EXERCISE INPUTS ::

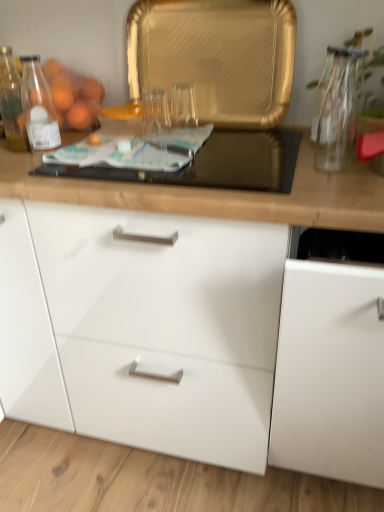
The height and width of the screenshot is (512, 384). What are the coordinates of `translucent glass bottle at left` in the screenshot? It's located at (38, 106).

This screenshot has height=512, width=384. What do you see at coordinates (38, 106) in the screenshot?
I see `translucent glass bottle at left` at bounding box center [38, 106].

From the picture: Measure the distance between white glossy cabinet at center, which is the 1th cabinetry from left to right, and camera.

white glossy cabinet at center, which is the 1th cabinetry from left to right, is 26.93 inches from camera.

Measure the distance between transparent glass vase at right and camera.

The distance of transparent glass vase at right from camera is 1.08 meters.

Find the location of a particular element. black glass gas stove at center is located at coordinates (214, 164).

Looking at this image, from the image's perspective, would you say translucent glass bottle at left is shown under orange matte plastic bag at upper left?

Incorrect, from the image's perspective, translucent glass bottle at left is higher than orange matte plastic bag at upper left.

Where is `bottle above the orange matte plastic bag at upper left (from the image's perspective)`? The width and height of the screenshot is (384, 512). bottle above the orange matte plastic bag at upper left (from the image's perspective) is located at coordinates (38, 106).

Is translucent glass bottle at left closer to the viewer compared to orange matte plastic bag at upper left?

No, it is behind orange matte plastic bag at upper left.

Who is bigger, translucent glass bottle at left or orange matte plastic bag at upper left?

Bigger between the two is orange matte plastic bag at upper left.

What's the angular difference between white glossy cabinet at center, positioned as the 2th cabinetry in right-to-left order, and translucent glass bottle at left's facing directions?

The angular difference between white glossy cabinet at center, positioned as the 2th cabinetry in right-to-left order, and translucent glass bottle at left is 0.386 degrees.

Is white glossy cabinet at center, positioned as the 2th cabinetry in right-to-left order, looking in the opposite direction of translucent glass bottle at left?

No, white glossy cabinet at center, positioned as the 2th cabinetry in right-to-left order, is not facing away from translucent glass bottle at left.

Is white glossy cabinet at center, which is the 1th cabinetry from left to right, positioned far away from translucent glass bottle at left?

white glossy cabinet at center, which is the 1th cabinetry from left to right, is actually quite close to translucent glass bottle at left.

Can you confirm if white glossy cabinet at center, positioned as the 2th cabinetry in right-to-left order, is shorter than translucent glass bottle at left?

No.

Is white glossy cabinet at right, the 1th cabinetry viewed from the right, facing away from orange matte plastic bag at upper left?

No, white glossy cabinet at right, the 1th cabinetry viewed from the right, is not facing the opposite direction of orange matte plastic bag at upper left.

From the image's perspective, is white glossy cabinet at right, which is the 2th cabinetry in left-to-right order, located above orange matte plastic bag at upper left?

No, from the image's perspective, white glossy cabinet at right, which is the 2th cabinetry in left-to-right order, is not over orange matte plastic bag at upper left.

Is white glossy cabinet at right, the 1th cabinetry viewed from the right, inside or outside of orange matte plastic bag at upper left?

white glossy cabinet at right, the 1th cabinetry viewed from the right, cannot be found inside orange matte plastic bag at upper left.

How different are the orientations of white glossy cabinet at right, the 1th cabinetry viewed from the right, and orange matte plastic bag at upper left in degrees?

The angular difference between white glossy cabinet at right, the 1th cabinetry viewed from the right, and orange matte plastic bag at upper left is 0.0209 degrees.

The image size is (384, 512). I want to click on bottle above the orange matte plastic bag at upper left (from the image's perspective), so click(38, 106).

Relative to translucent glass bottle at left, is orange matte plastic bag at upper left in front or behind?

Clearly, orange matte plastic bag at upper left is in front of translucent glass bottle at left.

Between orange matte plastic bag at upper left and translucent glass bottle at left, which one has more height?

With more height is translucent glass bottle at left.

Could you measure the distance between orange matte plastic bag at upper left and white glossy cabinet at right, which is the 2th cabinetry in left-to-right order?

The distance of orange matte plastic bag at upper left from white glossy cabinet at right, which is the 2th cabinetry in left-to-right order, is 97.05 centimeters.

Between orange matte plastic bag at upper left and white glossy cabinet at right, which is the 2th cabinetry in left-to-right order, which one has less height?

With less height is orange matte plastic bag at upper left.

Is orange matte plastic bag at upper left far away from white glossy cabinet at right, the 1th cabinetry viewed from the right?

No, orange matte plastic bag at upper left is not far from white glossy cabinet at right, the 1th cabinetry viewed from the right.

--

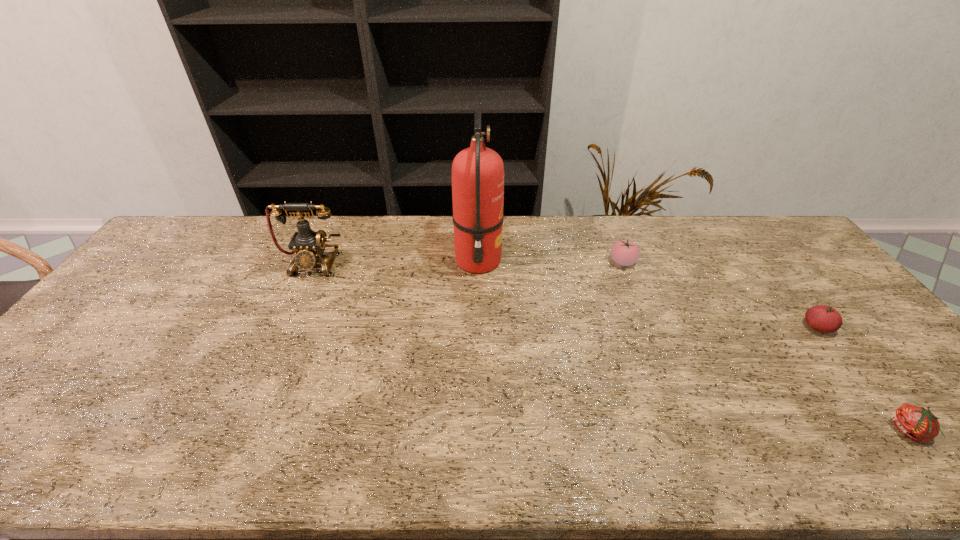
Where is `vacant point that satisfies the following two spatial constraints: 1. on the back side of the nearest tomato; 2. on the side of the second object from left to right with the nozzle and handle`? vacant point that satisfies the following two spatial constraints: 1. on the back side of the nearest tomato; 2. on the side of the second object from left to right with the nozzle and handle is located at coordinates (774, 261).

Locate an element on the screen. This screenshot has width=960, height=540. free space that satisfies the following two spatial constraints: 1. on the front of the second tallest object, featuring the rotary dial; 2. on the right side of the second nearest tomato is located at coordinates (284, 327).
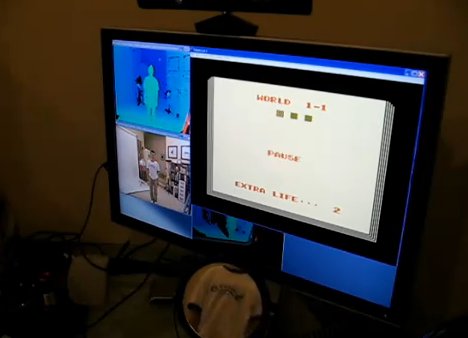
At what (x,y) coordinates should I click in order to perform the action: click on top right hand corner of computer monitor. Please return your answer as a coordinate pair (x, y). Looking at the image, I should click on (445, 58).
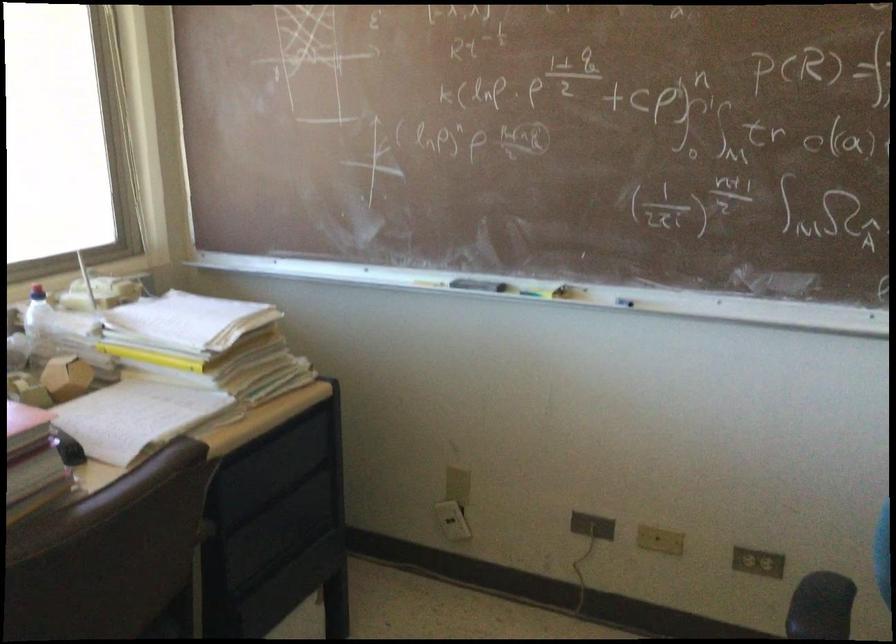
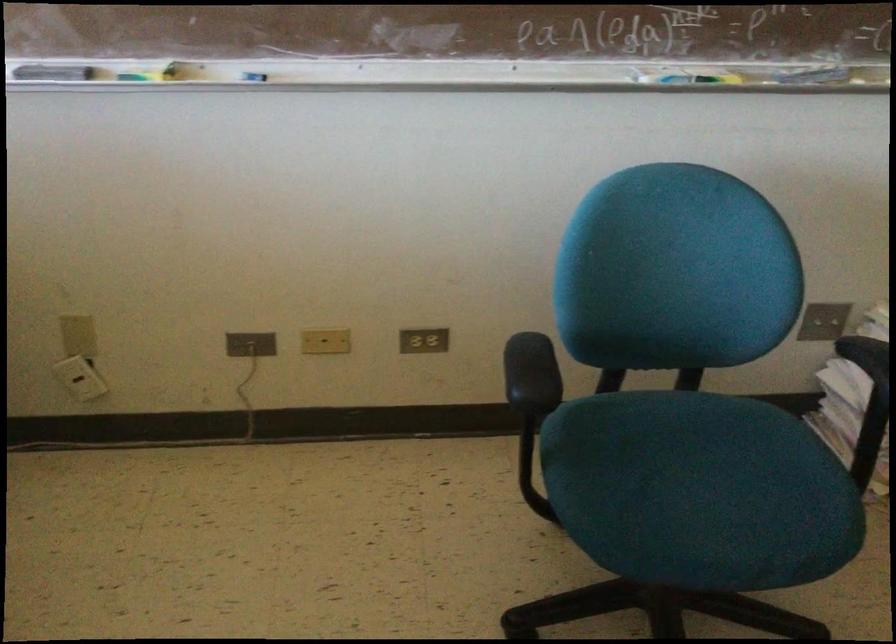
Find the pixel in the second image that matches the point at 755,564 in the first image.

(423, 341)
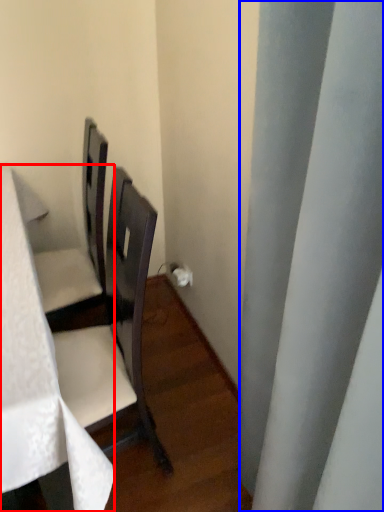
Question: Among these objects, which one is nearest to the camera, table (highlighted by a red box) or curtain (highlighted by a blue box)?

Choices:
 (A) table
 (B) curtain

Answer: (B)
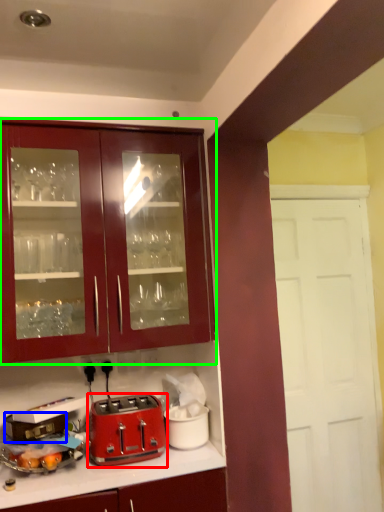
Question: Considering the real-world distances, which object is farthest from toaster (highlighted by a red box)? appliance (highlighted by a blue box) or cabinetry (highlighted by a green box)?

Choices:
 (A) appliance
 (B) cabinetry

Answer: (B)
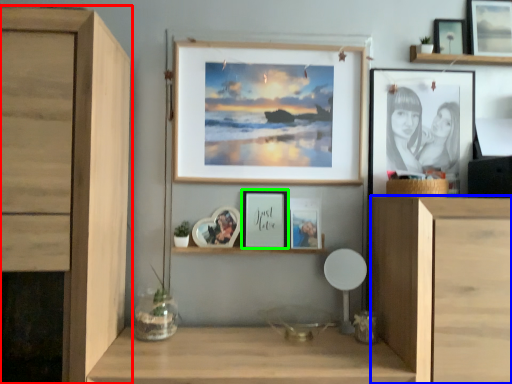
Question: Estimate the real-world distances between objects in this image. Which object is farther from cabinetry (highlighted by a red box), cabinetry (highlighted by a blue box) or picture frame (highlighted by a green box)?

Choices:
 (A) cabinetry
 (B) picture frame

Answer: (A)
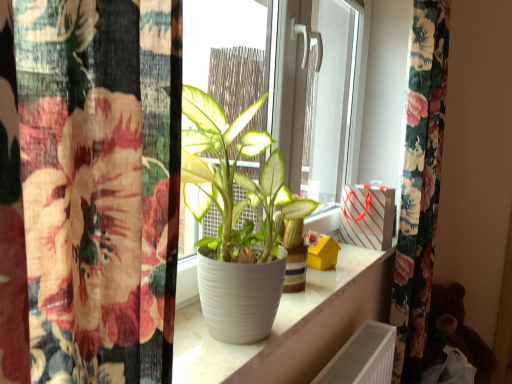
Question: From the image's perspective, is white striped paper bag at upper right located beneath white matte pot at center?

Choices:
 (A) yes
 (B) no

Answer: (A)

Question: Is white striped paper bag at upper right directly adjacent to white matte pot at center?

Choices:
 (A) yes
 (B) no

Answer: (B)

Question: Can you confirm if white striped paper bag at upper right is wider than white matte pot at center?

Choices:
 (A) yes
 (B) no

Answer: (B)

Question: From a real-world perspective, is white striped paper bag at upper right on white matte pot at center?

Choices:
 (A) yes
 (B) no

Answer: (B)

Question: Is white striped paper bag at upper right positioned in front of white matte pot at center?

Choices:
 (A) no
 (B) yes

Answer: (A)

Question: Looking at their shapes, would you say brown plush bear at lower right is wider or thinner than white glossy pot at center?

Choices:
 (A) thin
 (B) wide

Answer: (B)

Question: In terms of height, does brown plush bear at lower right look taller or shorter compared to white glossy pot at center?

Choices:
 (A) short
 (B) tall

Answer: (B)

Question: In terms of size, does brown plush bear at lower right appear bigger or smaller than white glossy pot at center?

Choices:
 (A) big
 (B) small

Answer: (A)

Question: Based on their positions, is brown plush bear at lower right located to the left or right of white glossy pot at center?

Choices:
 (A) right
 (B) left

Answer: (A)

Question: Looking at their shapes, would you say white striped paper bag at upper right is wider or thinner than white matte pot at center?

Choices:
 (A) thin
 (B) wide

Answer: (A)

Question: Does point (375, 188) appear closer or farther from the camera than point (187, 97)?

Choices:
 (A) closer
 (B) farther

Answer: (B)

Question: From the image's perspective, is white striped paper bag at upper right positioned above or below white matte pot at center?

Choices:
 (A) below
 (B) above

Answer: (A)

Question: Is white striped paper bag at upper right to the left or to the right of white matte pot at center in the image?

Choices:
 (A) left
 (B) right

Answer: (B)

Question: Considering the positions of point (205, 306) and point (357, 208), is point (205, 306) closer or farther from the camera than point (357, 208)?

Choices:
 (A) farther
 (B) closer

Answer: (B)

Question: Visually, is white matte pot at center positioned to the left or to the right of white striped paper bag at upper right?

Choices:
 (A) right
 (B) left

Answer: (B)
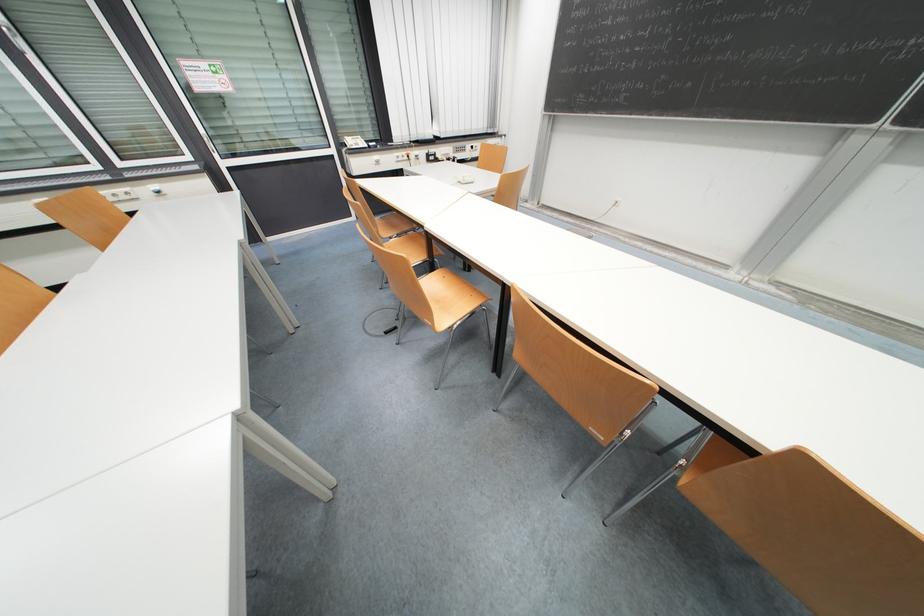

==

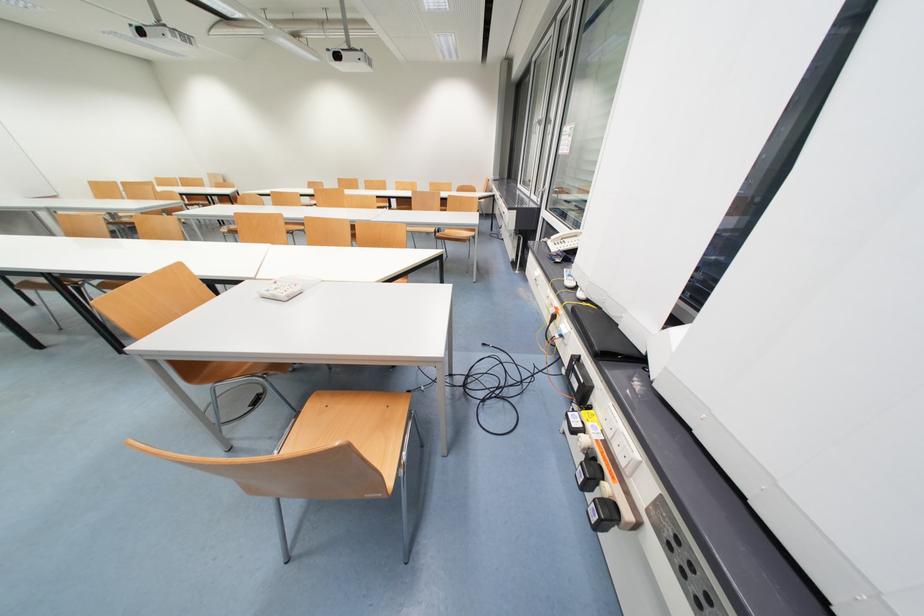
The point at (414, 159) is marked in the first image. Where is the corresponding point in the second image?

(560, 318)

SHORT TASK :: Count the lines in the records above that contain the word "green", treating uppercase and lowercase as different. Reply with only the number.

FULL RESPONSE :: 2